_Problem description_: Below are several records. Retype exactly those lines running from the one with "brown arrow: (893, 734)" through the one with "yellow pentagon: (511, 1058)", end lines included, and no others.

^^^^

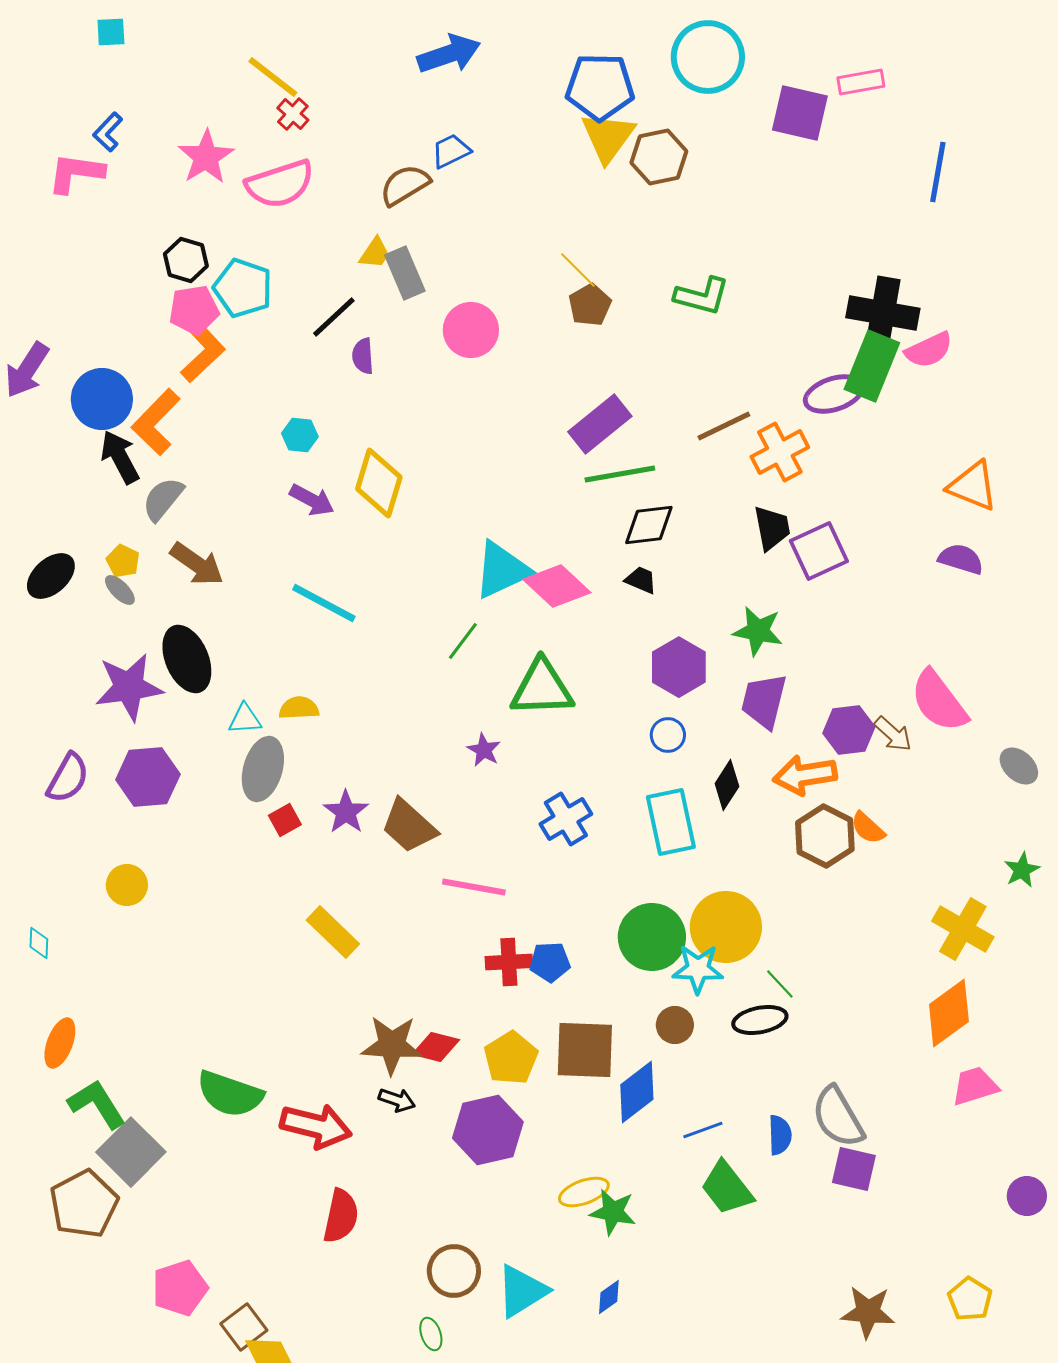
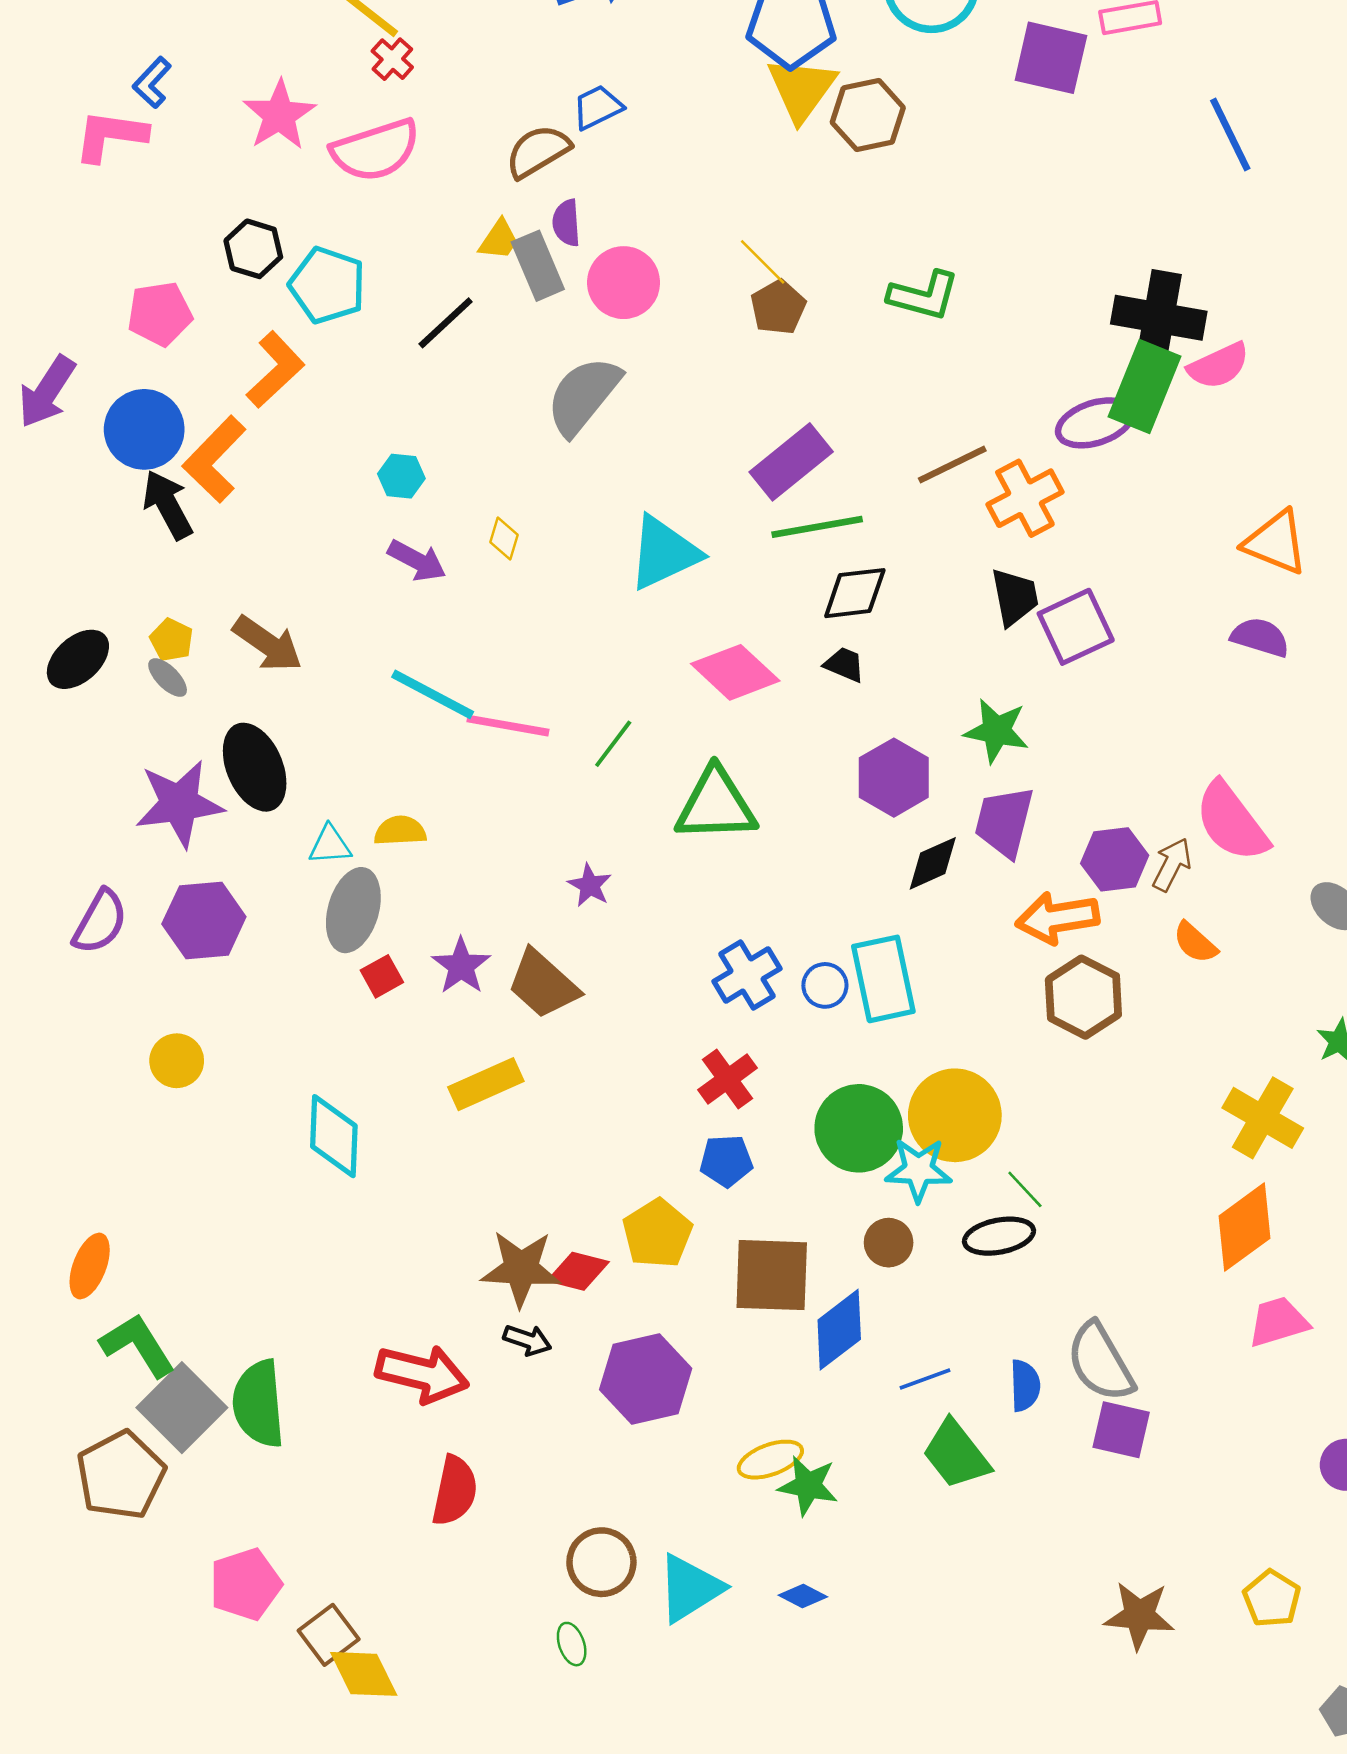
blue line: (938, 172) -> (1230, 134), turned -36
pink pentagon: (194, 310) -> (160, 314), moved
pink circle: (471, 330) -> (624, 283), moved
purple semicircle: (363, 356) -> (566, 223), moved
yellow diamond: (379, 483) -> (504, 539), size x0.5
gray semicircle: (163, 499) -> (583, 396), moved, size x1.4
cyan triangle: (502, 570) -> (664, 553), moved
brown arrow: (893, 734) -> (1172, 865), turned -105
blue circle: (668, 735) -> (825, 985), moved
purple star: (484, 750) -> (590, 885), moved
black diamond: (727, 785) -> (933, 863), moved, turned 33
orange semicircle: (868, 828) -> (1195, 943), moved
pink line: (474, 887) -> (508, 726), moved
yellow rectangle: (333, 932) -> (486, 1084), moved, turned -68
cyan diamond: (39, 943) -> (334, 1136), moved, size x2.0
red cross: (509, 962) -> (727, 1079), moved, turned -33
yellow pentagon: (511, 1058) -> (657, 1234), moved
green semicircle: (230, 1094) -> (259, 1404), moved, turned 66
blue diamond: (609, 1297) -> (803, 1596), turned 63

^^^^

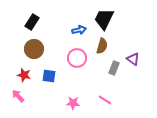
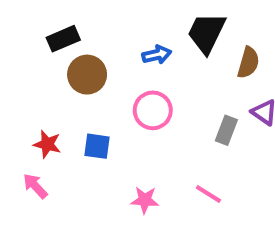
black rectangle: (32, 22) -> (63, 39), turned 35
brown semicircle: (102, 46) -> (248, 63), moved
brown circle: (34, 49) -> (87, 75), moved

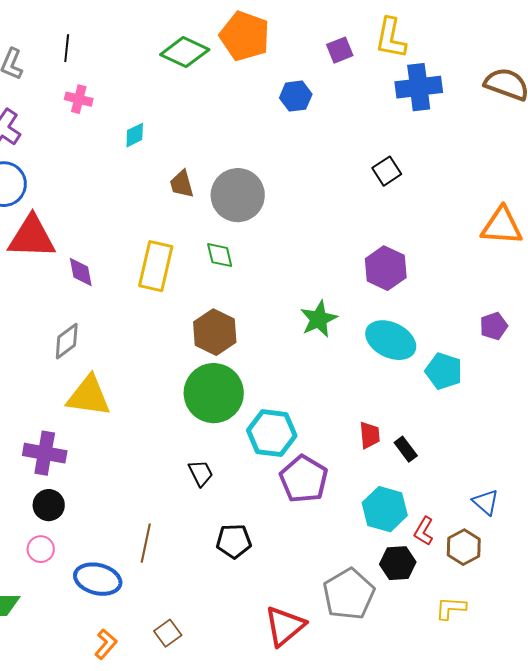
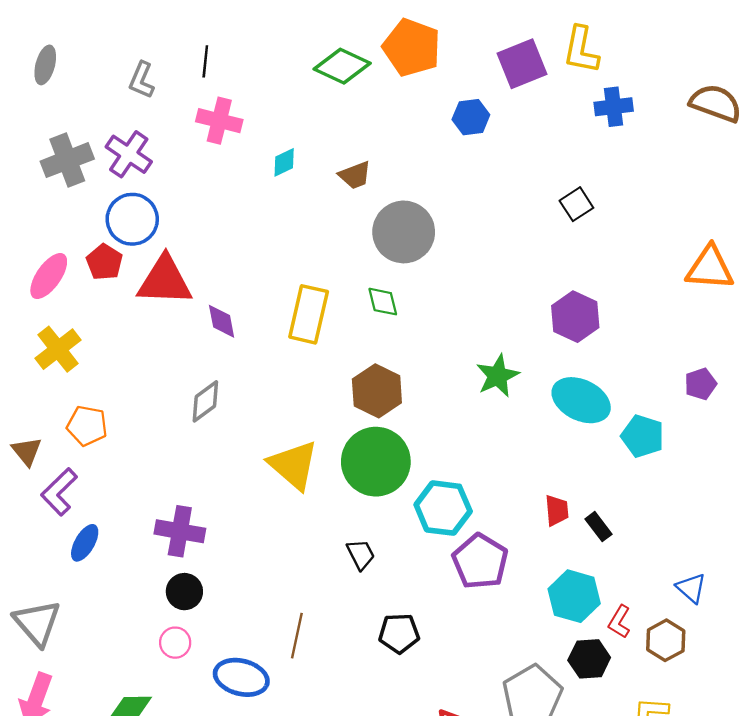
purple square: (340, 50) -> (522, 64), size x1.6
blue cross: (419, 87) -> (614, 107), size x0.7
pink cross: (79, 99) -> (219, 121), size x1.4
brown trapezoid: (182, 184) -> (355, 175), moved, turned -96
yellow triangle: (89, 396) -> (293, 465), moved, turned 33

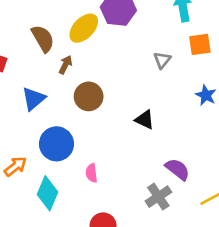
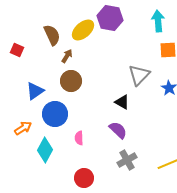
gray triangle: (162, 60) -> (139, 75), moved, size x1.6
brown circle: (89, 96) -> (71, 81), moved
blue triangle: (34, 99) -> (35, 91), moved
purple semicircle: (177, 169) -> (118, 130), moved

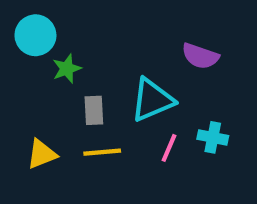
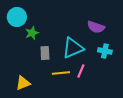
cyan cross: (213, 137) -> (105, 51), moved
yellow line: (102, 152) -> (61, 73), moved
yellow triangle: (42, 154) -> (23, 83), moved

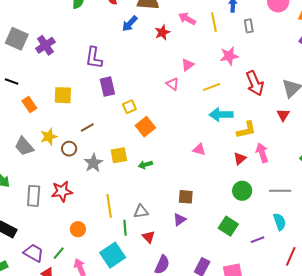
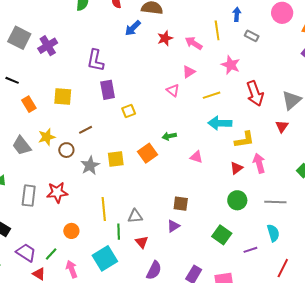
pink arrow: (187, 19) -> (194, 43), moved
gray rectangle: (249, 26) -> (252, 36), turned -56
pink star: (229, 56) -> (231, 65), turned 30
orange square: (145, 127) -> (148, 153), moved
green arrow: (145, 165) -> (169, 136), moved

^^^^

_Response for this exercise_:
brown arrow: (893, 734) -> (1172, 865), turned -105
blue circle: (668, 735) -> (825, 985), moved
purple star: (484, 750) -> (590, 885), moved
black diamond: (727, 785) -> (933, 863), moved, turned 33
orange semicircle: (868, 828) -> (1195, 943), moved
pink line: (474, 887) -> (508, 726), moved
yellow rectangle: (333, 932) -> (486, 1084), moved, turned -68
cyan diamond: (39, 943) -> (334, 1136), moved, size x2.0
red cross: (509, 962) -> (727, 1079), moved, turned -33
yellow pentagon: (511, 1058) -> (657, 1234), moved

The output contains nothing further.